Data shown below:
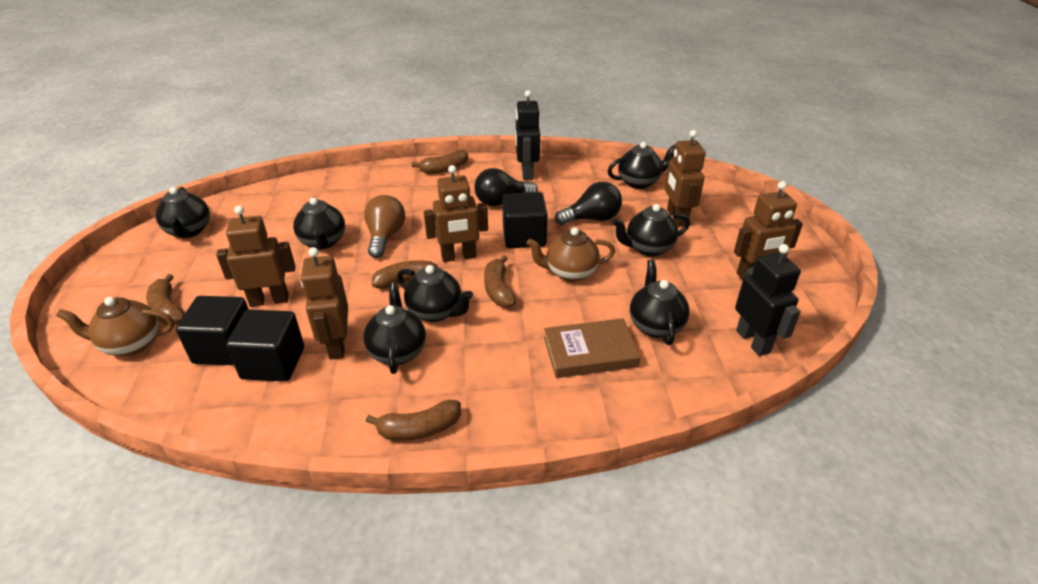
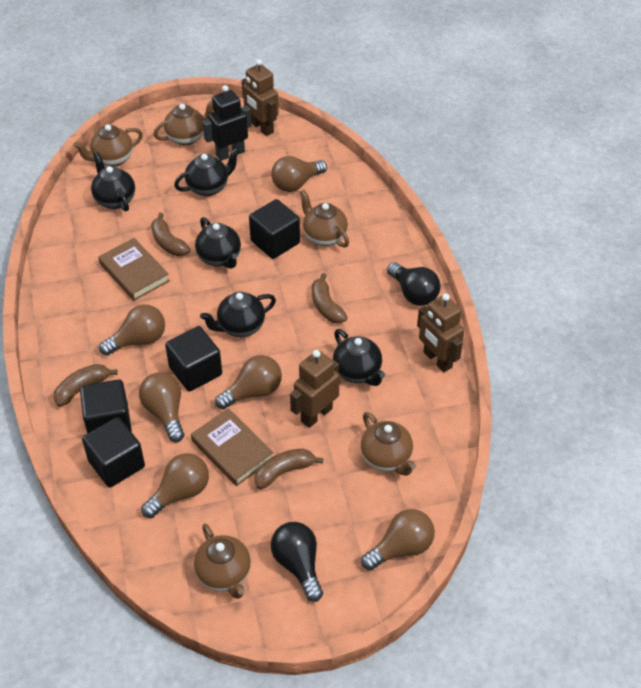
black cube: 3 -> 4
black robot: 2 -> 1
black teapot: 7 -> 5
brown banana: 5 -> 4
brown book: 1 -> 2
brown light bulb: 1 -> 6
brown robot: 5 -> 3
brown teapot: 2 -> 5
End of Data shown.
What the exercise asks → Your answer must be the entries repeated exactly, with no pictures.

Reply to the task →
black cube: 3 -> 4
black robot: 2 -> 1
black teapot: 7 -> 5
brown banana: 5 -> 4
brown book: 1 -> 2
brown light bulb: 1 -> 6
brown robot: 5 -> 3
brown teapot: 2 -> 5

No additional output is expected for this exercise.